[Stored records]
━━━━

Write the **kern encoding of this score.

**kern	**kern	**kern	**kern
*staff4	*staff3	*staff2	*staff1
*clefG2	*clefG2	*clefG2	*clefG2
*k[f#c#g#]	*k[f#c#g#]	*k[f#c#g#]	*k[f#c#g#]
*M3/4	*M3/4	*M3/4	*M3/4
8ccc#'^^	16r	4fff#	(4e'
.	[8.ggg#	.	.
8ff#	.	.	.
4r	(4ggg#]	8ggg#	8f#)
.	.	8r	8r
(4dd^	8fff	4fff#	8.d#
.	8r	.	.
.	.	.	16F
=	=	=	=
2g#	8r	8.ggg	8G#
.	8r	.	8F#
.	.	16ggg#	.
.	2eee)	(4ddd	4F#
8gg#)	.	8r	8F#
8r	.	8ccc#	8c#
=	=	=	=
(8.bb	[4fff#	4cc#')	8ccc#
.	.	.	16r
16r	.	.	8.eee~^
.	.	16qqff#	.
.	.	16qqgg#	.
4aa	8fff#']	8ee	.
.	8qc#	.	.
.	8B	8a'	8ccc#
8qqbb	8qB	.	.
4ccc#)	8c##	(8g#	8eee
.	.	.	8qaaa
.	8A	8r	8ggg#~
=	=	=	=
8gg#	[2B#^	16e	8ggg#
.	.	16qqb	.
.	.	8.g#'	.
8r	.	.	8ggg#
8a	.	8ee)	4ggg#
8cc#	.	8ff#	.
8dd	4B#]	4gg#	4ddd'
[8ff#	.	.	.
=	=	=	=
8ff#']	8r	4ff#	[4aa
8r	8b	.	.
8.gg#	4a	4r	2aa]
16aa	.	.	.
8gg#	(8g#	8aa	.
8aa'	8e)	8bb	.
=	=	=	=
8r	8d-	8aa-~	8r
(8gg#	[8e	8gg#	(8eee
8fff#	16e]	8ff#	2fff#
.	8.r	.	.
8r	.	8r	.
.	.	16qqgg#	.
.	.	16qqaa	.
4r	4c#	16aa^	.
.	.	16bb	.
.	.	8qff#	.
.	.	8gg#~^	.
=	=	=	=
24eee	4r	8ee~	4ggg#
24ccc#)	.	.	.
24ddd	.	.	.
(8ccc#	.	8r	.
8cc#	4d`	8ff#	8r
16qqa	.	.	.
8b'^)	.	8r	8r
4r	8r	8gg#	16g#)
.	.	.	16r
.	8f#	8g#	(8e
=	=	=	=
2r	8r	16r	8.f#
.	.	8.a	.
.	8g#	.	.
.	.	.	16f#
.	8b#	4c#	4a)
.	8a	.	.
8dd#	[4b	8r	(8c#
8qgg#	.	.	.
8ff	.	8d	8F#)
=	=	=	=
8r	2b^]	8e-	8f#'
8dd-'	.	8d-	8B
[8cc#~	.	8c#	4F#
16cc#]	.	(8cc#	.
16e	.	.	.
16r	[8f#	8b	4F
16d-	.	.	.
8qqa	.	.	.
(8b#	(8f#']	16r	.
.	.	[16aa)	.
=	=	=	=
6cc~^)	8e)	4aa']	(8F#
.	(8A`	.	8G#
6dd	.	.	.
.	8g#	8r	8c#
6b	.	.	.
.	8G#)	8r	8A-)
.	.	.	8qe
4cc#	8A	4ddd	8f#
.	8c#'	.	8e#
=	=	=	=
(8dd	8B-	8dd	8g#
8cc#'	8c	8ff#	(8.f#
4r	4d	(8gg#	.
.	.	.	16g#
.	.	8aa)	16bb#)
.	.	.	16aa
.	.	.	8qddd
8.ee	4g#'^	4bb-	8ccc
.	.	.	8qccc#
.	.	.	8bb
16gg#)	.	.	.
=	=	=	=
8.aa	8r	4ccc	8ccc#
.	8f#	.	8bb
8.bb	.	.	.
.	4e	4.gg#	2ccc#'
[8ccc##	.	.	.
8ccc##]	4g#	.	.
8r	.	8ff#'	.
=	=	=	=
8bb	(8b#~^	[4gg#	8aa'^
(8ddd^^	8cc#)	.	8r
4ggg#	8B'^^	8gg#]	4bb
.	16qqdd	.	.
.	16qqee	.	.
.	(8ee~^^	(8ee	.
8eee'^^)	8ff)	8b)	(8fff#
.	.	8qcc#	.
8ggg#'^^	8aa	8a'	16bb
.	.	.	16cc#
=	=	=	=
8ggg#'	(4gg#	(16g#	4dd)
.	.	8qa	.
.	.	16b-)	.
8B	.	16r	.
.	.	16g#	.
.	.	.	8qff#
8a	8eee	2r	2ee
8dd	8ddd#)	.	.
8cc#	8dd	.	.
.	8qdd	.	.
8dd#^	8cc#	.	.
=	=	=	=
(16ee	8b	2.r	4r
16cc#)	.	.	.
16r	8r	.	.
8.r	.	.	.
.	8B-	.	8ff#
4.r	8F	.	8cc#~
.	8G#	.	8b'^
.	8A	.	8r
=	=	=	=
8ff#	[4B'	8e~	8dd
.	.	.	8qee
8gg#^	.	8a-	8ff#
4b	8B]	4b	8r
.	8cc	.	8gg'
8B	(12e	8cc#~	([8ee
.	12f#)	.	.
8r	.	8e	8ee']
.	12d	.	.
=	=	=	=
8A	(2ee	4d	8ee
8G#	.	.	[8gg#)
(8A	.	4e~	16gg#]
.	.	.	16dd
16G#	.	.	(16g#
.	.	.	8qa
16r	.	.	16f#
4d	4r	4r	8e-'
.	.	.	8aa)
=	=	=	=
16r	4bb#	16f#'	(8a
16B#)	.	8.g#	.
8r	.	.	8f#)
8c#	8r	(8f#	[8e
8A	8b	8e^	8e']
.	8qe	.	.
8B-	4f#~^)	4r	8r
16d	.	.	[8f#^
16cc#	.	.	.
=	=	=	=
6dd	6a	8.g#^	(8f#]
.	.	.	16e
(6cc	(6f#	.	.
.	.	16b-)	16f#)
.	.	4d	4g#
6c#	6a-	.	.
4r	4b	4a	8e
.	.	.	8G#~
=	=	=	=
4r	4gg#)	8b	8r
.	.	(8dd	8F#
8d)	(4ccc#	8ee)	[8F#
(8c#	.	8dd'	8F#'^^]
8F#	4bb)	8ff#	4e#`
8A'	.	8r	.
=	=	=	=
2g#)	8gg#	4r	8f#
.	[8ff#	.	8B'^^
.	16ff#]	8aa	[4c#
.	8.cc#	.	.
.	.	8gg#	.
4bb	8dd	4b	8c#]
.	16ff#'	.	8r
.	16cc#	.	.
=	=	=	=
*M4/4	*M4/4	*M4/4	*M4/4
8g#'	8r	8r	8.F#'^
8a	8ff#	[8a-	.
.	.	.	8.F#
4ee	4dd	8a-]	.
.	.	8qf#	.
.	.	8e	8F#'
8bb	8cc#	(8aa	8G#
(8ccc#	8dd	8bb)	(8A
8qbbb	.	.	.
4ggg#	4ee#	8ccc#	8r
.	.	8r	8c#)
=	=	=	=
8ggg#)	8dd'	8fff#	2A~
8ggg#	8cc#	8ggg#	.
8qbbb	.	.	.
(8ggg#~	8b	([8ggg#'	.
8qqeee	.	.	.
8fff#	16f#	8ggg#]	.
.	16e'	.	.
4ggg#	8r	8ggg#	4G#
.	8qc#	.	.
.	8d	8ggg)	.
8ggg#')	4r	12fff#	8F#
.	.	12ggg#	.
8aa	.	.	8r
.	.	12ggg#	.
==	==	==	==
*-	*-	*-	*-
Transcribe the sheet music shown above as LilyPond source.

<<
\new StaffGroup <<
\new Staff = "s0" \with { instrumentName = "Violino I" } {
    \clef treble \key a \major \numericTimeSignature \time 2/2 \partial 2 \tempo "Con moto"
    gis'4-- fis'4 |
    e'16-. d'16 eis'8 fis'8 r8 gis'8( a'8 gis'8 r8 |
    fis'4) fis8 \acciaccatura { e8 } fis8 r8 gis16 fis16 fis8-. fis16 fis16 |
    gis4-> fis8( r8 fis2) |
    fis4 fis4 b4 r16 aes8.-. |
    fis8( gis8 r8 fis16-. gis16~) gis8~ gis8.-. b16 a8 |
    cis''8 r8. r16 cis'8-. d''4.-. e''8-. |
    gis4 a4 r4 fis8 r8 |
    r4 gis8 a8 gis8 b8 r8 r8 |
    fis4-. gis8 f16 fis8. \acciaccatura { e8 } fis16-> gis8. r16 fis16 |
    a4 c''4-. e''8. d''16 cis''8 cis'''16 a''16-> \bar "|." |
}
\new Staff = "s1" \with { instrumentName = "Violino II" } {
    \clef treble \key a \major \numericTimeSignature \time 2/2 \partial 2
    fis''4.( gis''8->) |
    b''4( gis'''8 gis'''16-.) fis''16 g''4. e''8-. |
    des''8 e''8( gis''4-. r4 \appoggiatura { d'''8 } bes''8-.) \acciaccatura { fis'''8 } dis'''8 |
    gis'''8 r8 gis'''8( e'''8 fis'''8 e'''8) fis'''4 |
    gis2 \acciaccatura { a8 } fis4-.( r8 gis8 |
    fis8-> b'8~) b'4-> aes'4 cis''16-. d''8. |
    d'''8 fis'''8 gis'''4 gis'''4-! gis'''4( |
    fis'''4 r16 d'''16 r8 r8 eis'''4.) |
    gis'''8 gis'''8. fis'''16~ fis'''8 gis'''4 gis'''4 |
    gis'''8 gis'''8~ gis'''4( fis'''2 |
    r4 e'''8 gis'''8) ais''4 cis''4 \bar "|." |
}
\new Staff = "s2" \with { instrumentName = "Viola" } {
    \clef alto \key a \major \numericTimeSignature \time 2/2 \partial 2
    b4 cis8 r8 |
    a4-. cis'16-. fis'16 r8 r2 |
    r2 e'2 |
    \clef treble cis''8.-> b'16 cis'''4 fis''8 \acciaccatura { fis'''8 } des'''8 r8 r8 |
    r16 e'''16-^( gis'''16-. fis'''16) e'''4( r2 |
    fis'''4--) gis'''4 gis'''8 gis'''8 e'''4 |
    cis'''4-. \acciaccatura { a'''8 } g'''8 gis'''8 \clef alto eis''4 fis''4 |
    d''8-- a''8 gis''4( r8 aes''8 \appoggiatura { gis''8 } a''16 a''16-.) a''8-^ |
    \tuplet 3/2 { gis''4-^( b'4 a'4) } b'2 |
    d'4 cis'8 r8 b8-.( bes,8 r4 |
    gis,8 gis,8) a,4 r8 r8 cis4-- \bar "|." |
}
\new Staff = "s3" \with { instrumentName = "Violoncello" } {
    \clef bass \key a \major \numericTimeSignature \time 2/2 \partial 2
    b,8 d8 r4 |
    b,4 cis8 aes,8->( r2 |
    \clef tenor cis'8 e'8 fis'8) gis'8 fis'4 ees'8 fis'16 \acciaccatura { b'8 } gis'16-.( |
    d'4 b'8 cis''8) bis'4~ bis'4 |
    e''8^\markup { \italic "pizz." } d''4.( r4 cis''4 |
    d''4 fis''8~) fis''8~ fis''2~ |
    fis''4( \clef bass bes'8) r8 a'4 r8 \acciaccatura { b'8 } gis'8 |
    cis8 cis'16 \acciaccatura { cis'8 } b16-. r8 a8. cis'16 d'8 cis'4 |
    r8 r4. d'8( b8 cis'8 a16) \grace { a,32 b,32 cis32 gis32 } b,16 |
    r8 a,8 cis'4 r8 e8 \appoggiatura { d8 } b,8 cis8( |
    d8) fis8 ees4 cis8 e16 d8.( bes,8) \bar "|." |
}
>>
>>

━━━━

**PROBLEM DESCRIPTION:**
Filter the data above, keeping every line that contains the string "alto". The match is case-sensitive.

**ANSWER BELOW:**
    \clef alto \key a \major \numericTimeSignature \time 2/2 \partial 2
    cis'''4-. \acciaccatura { a'''8 } g'''8 gis'''8 \clef alto eis''4 fis''4 |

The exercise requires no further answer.